- Problem description
Your task is to transcribe the entries below exactly, beginning with the line containing "(356, 398) = (369, 330): white" and ending with the final line, and to add nothing else.

==========

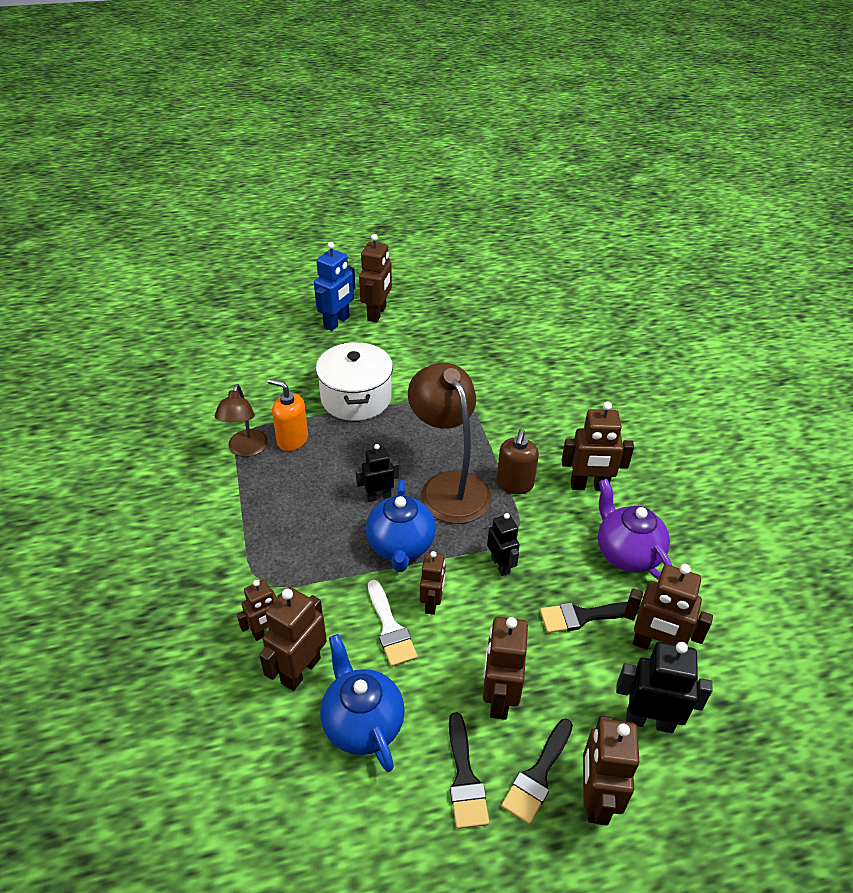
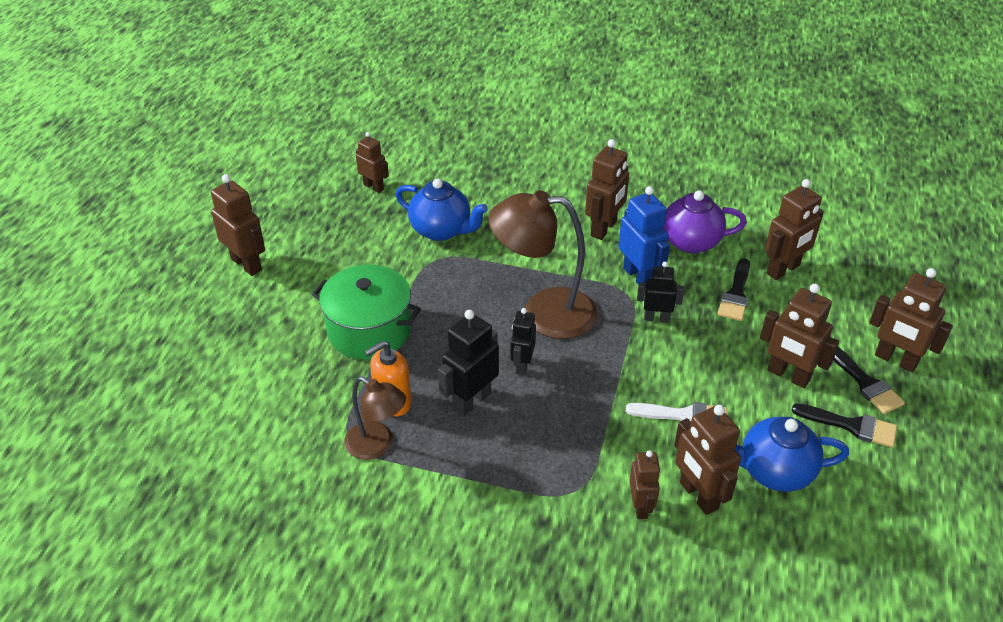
camera: 60 degrees left, 0 degrees up
(337, 322) = (230, 300): blue robot -> blue robot (638, 276)
(356, 398) = (369, 330): white pot -> green pot
(401, 546) = (595, 373): blue teapot -> blue teapot (441, 230)
(432, 603) = (672, 378): brown robot -> brown robot (374, 187)
(514, 484) = (571, 270): brown soap dispenser -> none
(649, 720) = (844, 303): black robot -> black robot (471, 401)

==========

- Answer for the task
(356, 398) = (369, 330): white pot -> green pot
(401, 546) = (595, 373): blue teapot -> blue teapot (441, 230)
(432, 603) = (672, 378): brown robot -> brown robot (374, 187)
(514, 484) = (571, 270): brown soap dispenser -> none
(649, 720) = (844, 303): black robot -> black robot (471, 401)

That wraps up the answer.